-- RAW DATA follows --

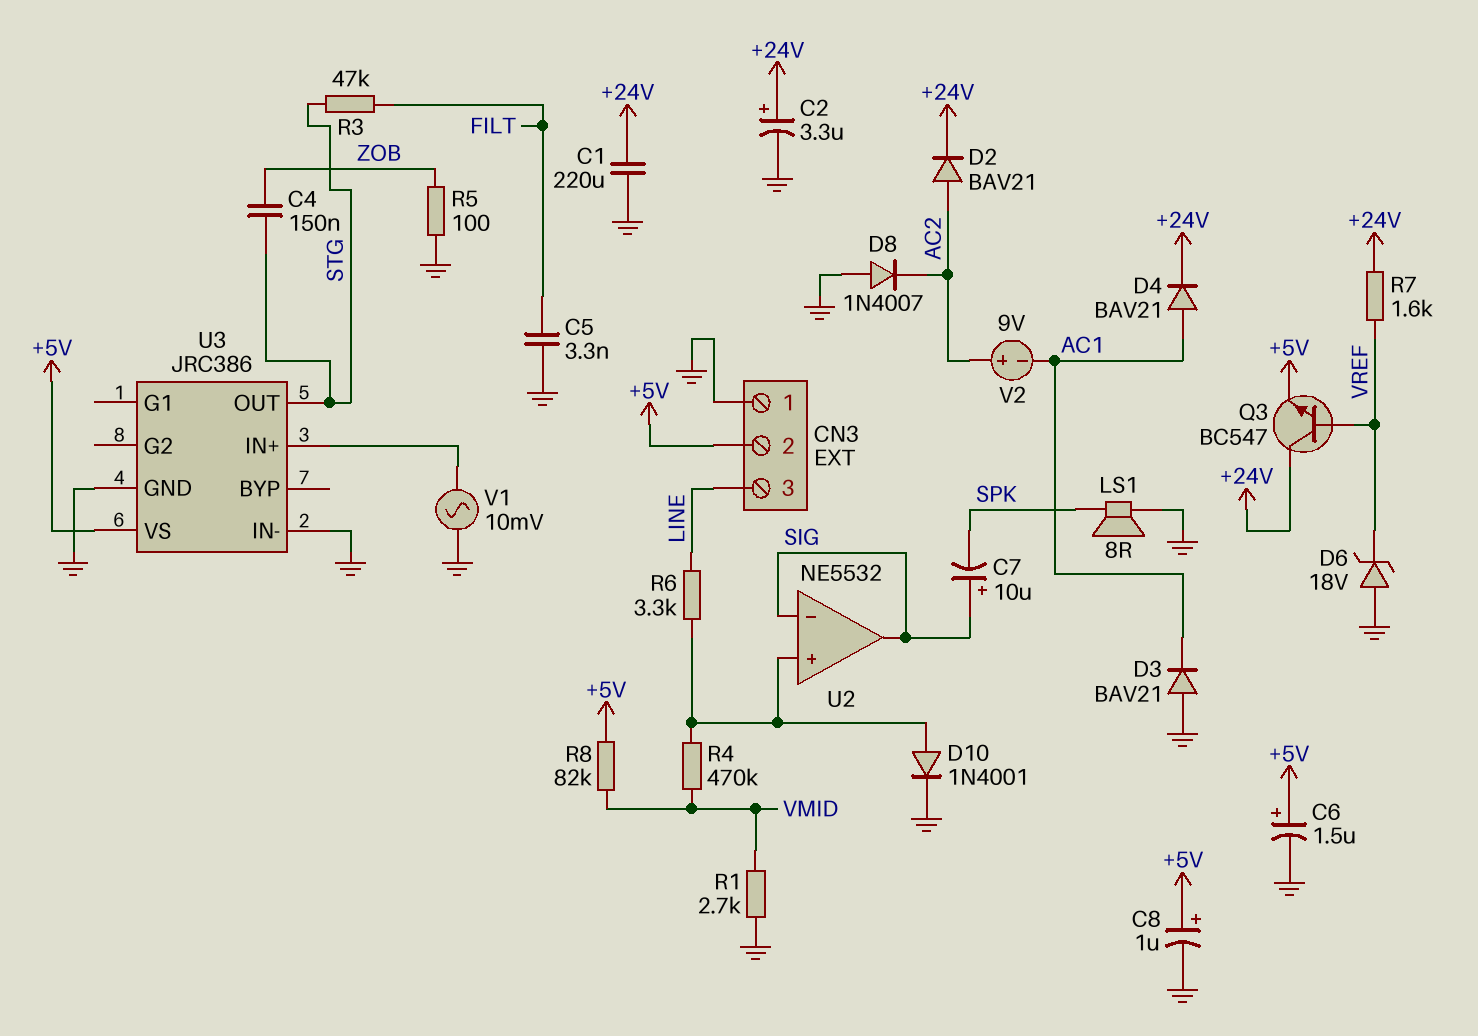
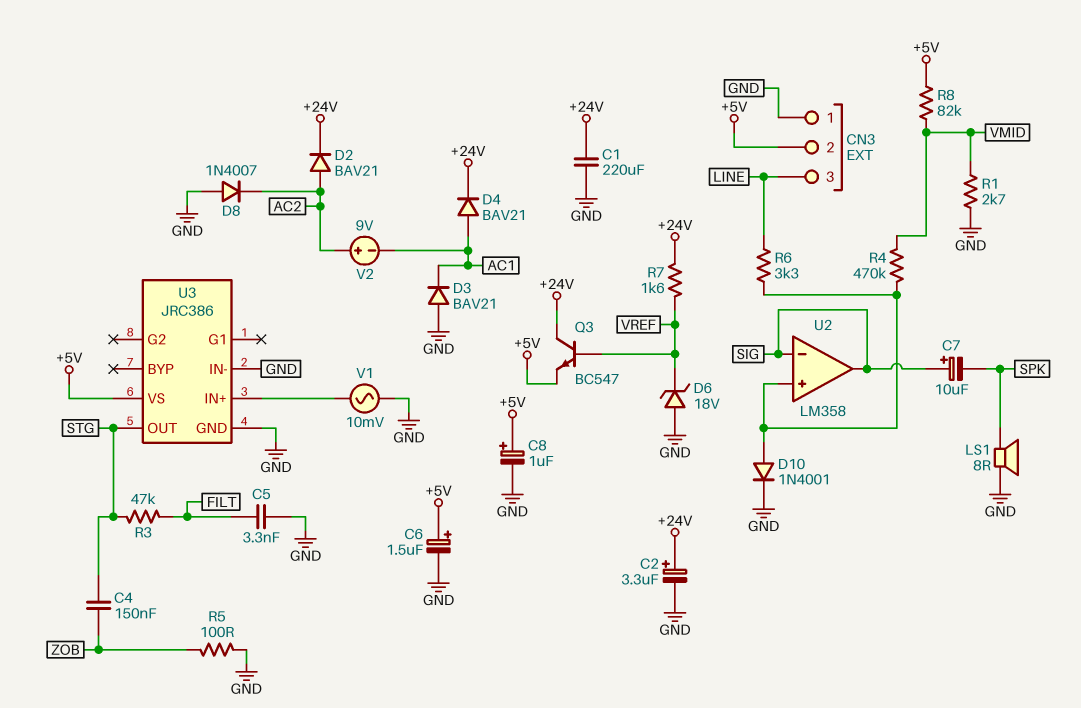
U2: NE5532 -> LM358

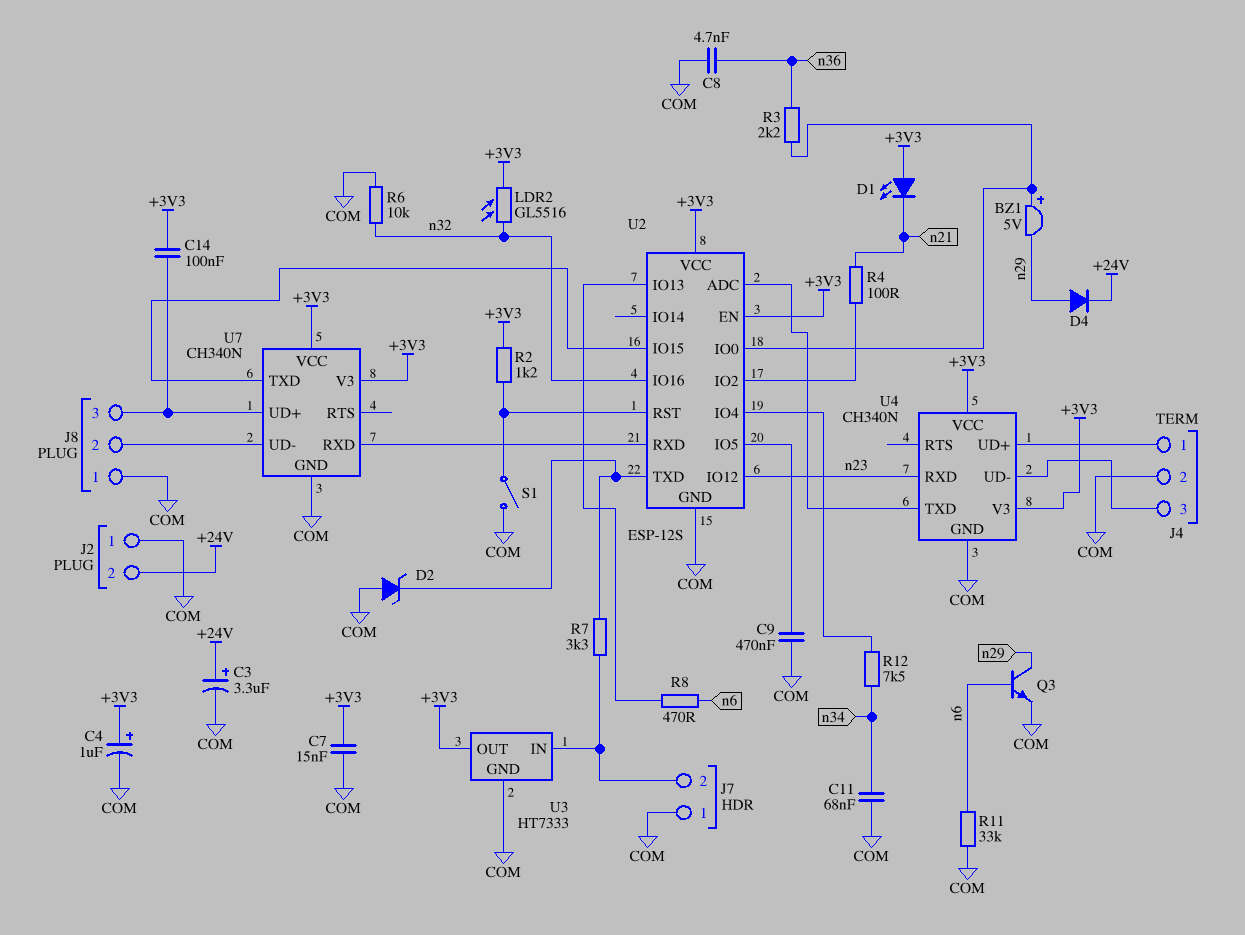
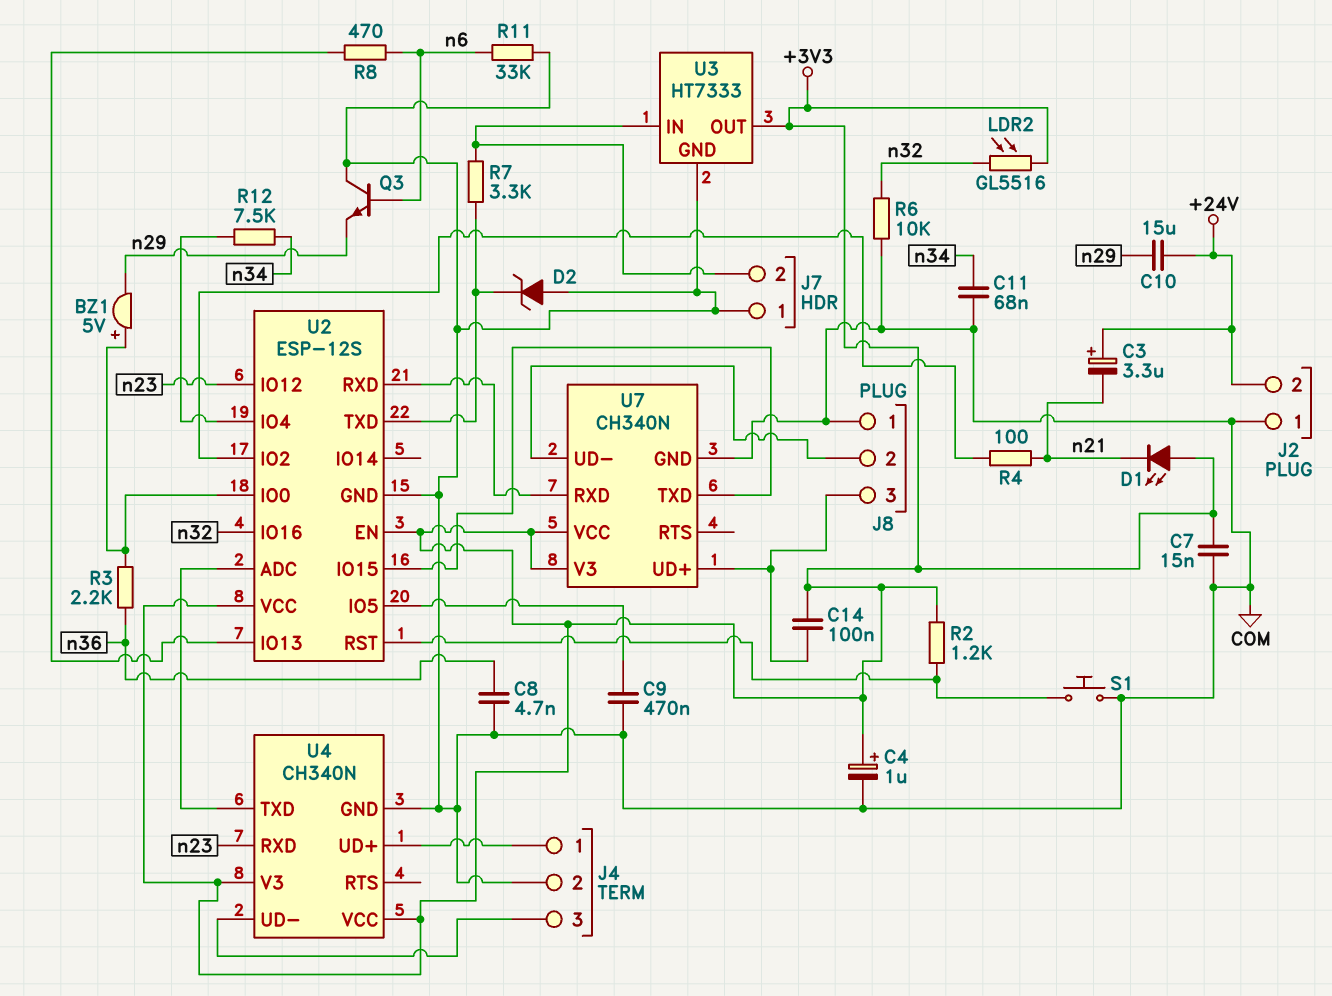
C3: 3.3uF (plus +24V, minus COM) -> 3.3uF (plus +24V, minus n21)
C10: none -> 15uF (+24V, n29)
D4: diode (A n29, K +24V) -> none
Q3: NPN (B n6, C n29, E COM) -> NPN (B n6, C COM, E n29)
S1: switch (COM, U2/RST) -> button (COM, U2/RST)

-- RAW DATA concluded --

| TASK BRIEF |
In your output, repeat the listing above exactly and include none of the pictures.

| TASK OUTPUT |
U2: NE5532 -> LM358

C3: 3.3uF (plus +24V, minus COM) -> 3.3uF (plus +24V, minus n21)
C10: none -> 15uF (+24V, n29)
D4: diode (A n29, K +24V) -> none
Q3: NPN (B n6, C n29, E COM) -> NPN (B n6, C COM, E n29)
S1: switch (COM, U2/RST) -> button (COM, U2/RST)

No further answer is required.